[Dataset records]
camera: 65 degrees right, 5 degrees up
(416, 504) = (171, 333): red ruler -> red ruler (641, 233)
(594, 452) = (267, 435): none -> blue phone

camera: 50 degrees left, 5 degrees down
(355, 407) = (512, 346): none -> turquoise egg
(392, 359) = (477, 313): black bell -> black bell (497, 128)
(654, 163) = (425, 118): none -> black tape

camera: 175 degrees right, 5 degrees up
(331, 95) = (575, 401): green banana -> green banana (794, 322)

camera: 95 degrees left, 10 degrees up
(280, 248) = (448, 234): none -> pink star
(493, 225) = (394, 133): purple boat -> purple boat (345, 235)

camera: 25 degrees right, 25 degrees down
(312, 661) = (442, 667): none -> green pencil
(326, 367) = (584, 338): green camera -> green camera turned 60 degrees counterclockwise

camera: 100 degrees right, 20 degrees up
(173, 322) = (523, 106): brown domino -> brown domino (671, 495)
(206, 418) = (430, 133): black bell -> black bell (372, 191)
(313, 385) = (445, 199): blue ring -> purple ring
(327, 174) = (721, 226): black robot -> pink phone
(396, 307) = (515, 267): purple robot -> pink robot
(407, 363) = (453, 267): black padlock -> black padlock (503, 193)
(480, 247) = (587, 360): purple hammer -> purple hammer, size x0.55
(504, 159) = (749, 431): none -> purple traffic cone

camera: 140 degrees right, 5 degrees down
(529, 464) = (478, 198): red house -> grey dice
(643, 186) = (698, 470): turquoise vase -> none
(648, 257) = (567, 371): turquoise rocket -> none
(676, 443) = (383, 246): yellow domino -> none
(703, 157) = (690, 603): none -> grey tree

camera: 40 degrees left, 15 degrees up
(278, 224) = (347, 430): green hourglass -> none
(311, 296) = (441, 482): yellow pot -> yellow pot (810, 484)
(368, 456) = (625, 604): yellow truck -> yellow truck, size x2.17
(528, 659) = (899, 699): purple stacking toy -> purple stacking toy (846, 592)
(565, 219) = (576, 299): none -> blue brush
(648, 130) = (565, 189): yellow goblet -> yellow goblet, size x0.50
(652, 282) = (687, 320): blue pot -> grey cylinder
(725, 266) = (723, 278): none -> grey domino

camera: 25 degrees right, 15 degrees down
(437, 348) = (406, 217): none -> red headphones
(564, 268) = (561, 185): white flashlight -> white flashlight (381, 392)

**Work required:**
Check each line above for the string "yellow" and copy those that have it.

**Task solution:**
(676, 443) = (383, 246): yellow domino -> none
(311, 296) = (441, 482): yellow pot -> yellow pot (810, 484)
(368, 456) = (625, 604): yellow truck -> yellow truck, size x2.17
(648, 130) = (565, 189): yellow goblet -> yellow goblet, size x0.50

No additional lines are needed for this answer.